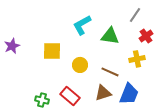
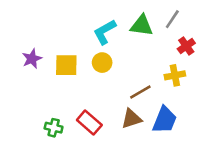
green triangle: (110, 36) -> (142, 26), moved
purple star: (12, 46) -> (32, 59), moved
yellow circle: (80, 65) -> (102, 63), moved
brown line: (110, 72) -> (140, 92), turned -54

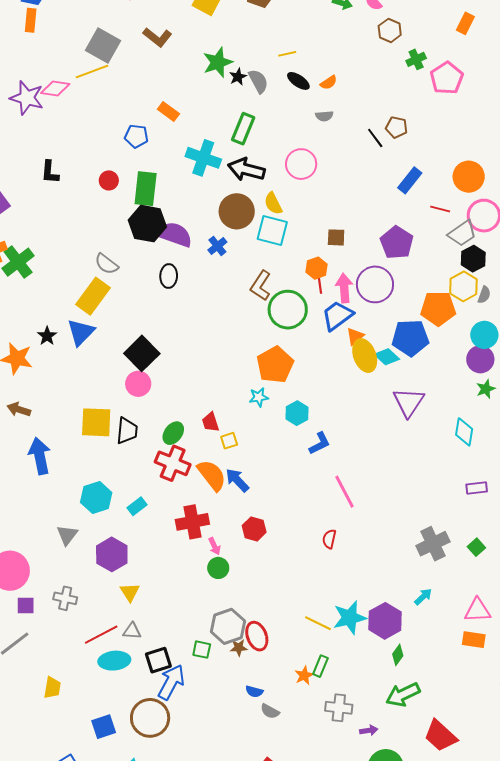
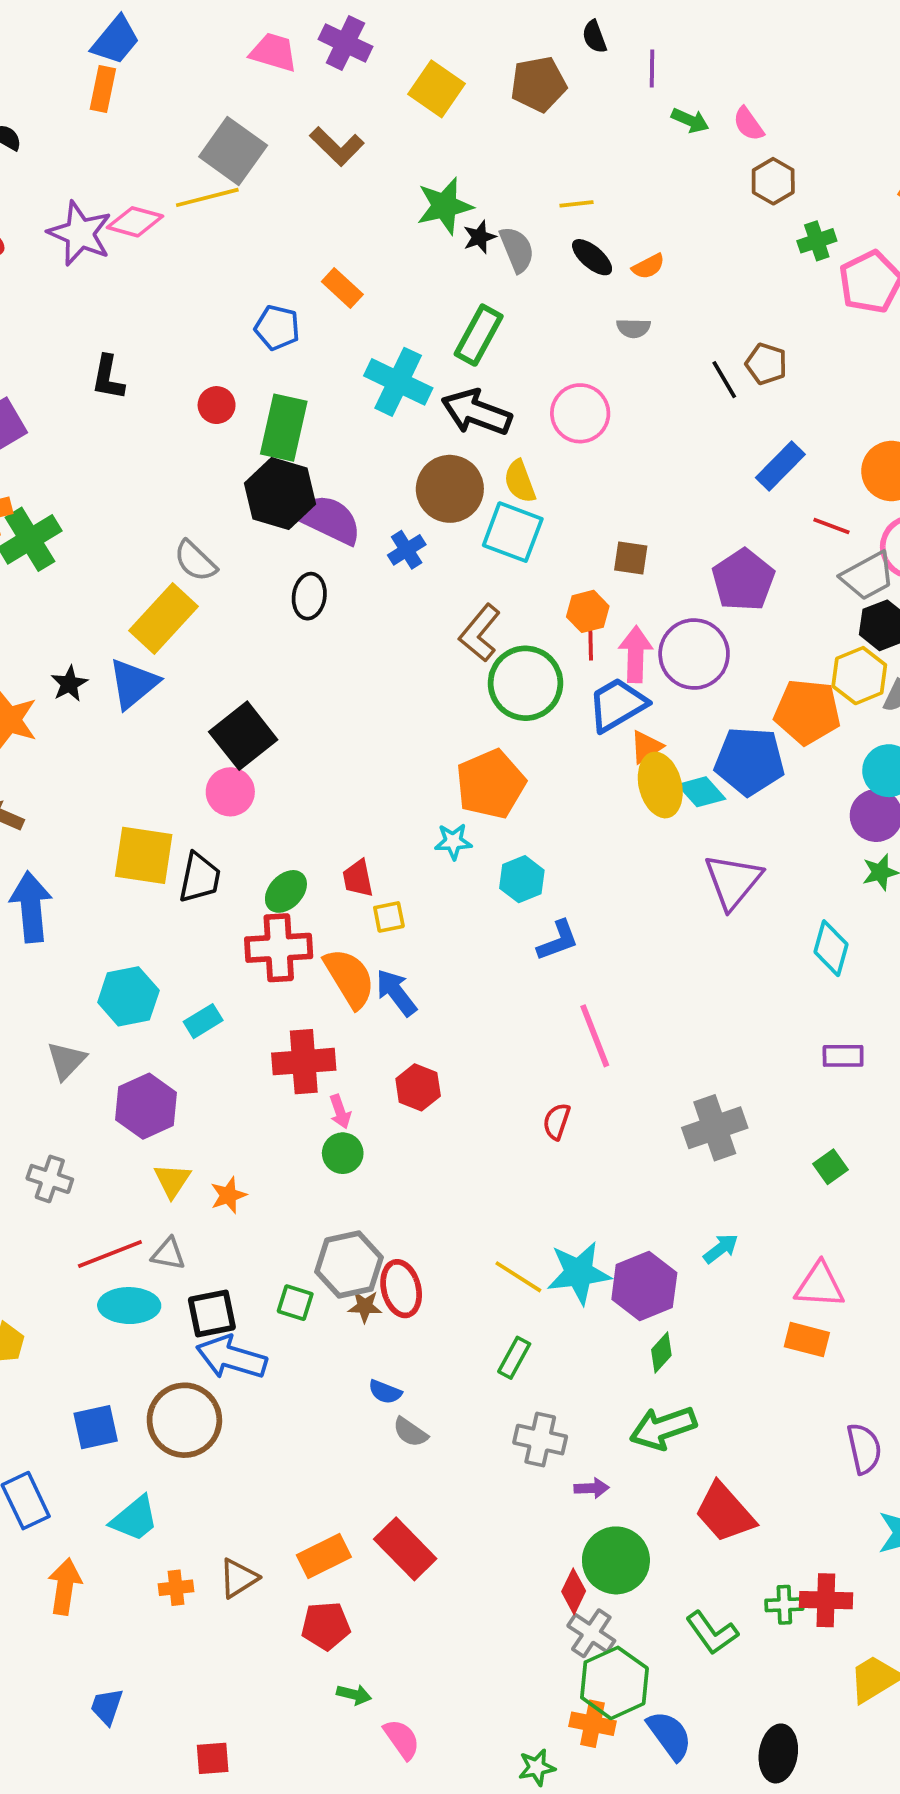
red cross: (173, 463) -> (279, 948), turned -32
gray cross: (433, 544) -> (715, 1128), moved
orange star: (304, 675) -> (228, 1195), moved
blue arrow: (171, 682) -> (231, 1357), turned -108

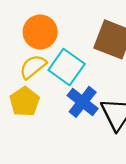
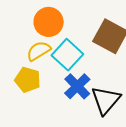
yellow pentagon: (25, 102) -> (28, 80), turned -30

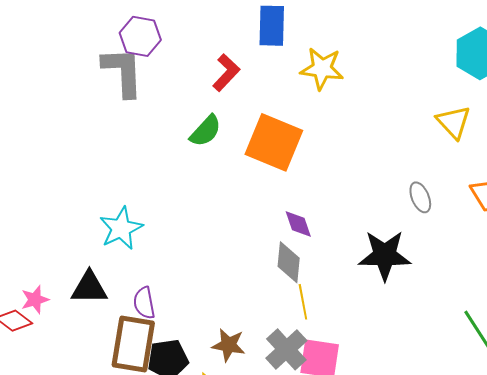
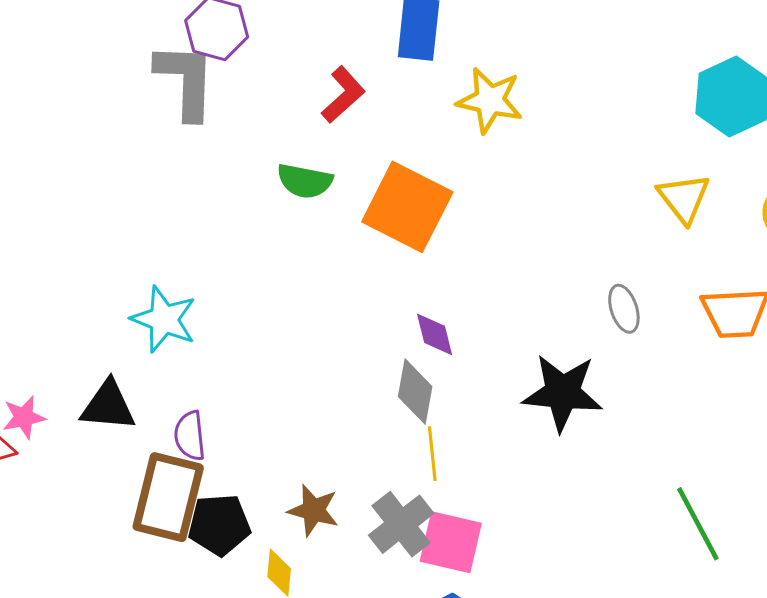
green semicircle: (206, 131) -> (305, 181), turned 54
cyan star: (121, 228) -> (164, 319), turned -30

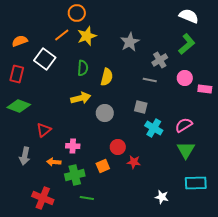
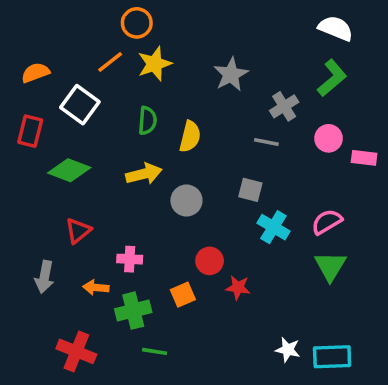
green diamond: (19, 106) -> (69, 170), moved
cyan rectangle: (196, 183) -> (332, 357), moved

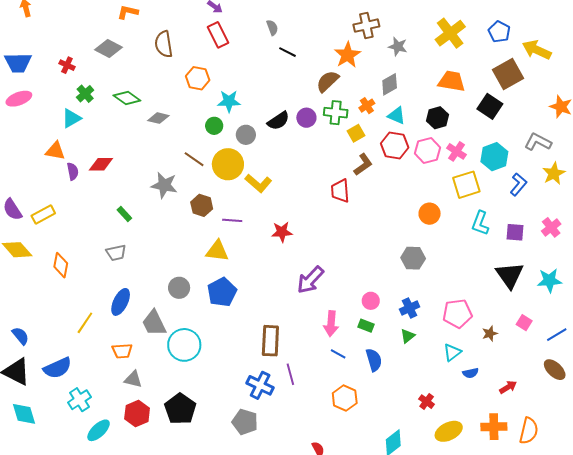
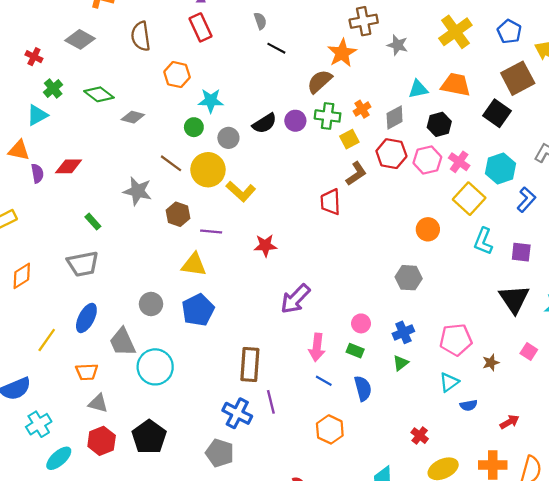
gray diamond: (390, 84) -> (395, 117), moved
cyan triangle: (397, 116) -> (418, 89), moved, turned -36
yellow square: (466, 185) -> (469, 199), turned -32
gray trapezoid: (116, 253) -> (83, 264), size x1.4
orange diamond: (61, 265) -> (22, 276), turned 45

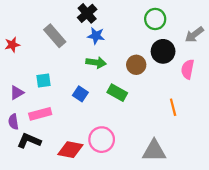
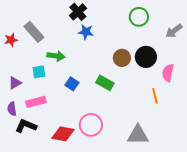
gray rectangle: (55, 36) -> (34, 32), moved
black circle: (163, 51) -> (146, 57), moved
green arrow: (96, 63) -> (56, 56), moved
pink semicircle: (188, 69) -> (168, 73), moved

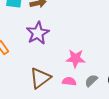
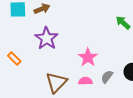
pink star: (75, 58) -> (88, 57), turned -30

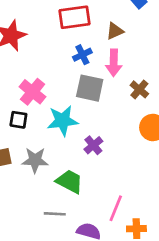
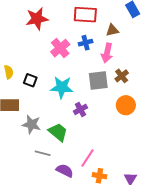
gray square: (90, 88) -> (98, 80), moved, turned -30
pink cross: (32, 92) -> (60, 48), moved
gray star: (35, 160) -> (31, 124), moved

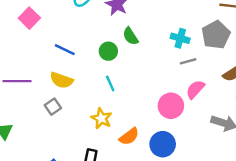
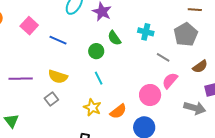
cyan cross: (180, 38) -> (146, 32), moved
blue line: (65, 50) -> (58, 40), moved
gray line: (188, 61) -> (163, 57), turned 48
orange semicircle: (129, 136) -> (118, 111), moved

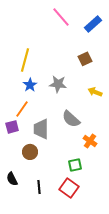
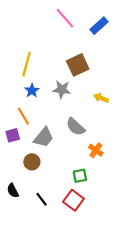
brown square: (85, 59) -> (78, 65), moved, size x1.5
orange line: (22, 109) -> (23, 116), turned -66
gray trapezoid: (41, 129) -> (44, 137), turned -140
black line: (39, 187) -> (41, 199), turned -32

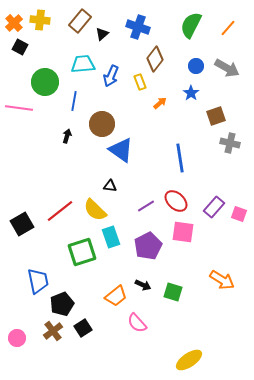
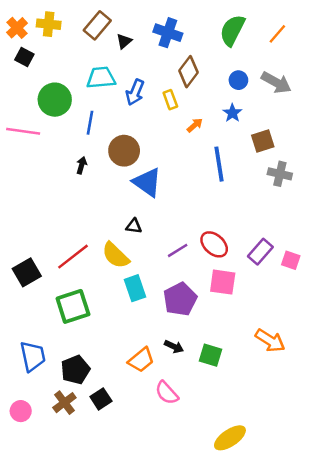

# # # # #

ASSIGNMENT. In the copy, include exactly the lines from the one with "pink cross: (32, 92) -> (60, 48), moved" through the final line of the data, both ends included, and no pictures.

YOUR RESPONSE.
pink cross: (32, 92) -> (60, 48), moved
gray star: (35, 160) -> (31, 124), moved

cyan cross: (180, 38) -> (146, 32), moved
blue line: (65, 50) -> (58, 40), moved
gray line: (188, 61) -> (163, 57), turned 48
orange semicircle: (129, 136) -> (118, 111), moved

brown square: (85, 59) -> (78, 65), moved, size x1.5
orange line: (22, 109) -> (23, 116), turned -66
gray trapezoid: (41, 129) -> (44, 137), turned -140
black line: (39, 187) -> (41, 199), turned -32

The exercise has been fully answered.